What the exercise asks - If a line below contains the string "LAMP", copy it out.

Itemized modification records -
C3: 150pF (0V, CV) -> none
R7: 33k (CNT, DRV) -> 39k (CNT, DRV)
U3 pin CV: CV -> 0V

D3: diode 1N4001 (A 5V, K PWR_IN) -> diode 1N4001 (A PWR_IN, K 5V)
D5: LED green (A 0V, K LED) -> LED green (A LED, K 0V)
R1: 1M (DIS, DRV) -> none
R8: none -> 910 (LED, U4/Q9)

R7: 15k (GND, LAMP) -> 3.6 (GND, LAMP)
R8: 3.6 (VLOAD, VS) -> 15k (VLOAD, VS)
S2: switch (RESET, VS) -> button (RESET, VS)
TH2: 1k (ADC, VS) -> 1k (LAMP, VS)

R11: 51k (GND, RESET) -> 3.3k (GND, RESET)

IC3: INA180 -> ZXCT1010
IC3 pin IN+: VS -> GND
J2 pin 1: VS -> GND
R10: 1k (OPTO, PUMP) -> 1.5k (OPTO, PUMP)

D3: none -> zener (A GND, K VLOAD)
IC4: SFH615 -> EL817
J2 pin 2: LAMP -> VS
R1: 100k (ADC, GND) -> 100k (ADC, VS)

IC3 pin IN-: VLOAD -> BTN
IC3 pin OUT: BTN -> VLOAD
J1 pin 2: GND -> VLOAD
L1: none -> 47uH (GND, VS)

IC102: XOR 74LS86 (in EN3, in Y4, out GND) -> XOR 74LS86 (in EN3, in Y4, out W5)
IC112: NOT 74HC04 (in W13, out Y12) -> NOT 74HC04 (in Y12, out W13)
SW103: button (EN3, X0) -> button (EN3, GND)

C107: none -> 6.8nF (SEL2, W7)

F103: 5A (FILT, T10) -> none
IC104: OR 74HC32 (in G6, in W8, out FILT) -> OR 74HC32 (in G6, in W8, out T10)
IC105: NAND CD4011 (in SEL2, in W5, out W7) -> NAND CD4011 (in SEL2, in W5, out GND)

Answer box -
R7: 15k (GND, LAMP) -> 3.6 (GND, LAMP)
TH2: 1k (ADC, VS) -> 1k (LAMP, VS)
J2 pin 2: LAMP -> VS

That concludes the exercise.